[Difference listings]
>>>>>

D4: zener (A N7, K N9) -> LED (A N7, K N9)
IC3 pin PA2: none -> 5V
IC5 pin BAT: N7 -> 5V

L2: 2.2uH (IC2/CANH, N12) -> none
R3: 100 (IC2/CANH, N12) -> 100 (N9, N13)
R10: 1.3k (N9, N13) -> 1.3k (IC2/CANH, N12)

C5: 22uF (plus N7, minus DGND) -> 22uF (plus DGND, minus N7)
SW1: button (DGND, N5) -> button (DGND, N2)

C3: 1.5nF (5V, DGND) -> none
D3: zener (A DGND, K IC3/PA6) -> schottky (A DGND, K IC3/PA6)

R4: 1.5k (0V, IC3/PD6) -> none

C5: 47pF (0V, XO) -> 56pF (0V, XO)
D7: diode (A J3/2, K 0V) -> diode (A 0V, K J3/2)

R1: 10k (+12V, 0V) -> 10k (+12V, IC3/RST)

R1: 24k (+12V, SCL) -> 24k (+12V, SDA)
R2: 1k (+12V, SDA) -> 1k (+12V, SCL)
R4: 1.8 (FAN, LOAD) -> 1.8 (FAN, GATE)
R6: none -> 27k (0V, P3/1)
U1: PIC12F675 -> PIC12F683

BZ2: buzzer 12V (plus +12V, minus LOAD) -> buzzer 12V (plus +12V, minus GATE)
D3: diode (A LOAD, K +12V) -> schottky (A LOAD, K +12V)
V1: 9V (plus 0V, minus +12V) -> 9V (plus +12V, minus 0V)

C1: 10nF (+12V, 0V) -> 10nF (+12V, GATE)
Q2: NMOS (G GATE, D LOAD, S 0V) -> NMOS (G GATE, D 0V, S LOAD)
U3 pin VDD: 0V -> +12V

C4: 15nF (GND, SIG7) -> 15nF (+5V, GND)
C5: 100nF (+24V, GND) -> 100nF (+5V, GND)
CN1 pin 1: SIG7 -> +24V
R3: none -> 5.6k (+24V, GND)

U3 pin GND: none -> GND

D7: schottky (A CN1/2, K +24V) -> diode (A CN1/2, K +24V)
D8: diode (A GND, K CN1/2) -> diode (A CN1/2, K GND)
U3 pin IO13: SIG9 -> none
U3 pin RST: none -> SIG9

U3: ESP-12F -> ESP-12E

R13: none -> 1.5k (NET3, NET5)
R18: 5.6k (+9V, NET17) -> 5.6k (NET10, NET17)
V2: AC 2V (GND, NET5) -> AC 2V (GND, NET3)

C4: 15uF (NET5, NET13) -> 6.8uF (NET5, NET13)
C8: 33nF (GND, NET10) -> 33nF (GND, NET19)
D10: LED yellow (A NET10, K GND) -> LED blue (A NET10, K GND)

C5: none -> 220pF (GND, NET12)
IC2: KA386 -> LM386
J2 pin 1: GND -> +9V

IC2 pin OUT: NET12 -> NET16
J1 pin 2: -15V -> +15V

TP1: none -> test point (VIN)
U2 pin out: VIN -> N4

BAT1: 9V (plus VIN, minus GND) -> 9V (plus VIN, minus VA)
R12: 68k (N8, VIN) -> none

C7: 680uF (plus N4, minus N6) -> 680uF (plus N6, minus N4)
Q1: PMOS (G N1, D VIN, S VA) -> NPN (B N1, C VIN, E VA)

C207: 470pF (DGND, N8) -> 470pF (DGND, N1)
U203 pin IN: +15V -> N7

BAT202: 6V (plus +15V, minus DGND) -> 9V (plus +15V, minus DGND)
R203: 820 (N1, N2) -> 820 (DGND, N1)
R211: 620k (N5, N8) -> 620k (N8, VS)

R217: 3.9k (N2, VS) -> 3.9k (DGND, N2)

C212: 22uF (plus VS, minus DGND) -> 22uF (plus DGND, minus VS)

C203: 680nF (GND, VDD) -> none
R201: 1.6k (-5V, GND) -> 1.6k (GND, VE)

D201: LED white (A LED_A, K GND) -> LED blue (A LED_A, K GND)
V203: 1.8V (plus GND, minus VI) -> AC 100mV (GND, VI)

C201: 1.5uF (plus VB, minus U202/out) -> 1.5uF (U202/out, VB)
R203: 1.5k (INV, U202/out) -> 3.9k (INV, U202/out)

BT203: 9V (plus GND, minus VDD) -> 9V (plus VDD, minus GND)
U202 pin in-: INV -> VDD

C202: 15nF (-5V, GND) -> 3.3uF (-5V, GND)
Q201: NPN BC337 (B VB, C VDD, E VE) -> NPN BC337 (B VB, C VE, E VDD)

<<<<<

WHAT TO WORK ON:
An exact copy of the lines above between the line holding "R3: none -> 5.6k (+24V, GND)" and the line holding "C7: 680uF (plus", inclusive, is the whole answer.

ANSWER SPACE:
R3: none -> 5.6k (+24V, GND)

U3 pin GND: none -> GND

D7: schottky (A CN1/2, K +24V) -> diode (A CN1/2, K +24V)
D8: diode (A GND, K CN1/2) -> diode (A CN1/2, K GND)
U3 pin IO13: SIG9 -> none
U3 pin RST: none -> SIG9

U3: ESP-12F -> ESP-12E

R13: none -> 1.5k (NET3, NET5)
R18: 5.6k (+9V, NET17) -> 5.6k (NET10, NET17)
V2: AC 2V (GND, NET5) -> AC 2V (GND, NET3)

C4: 15uF (NET5, NET13) -> 6.8uF (NET5, NET13)
C8: 33nF (GND, NET10) -> 33nF (GND, NET19)
D10: LED yellow (A NET10, K GND) -> LED blue (A NET10, K GND)

C5: none -> 220pF (GND, NET12)
IC2: KA386 -> LM386
J2 pin 1: GND -> +9V

IC2 pin OUT: NET12 -> NET16
J1 pin 2: -15V -> +15V

TP1: none -> test point (VIN)
U2 pin out: VIN -> N4

BAT1: 9V (plus VIN, minus GND) -> 9V (plus VIN, minus VA)
R12: 68k (N8, VIN) -> none

C7: 680uF (plus N4, minus N6) -> 680uF (plus N6, minus N4)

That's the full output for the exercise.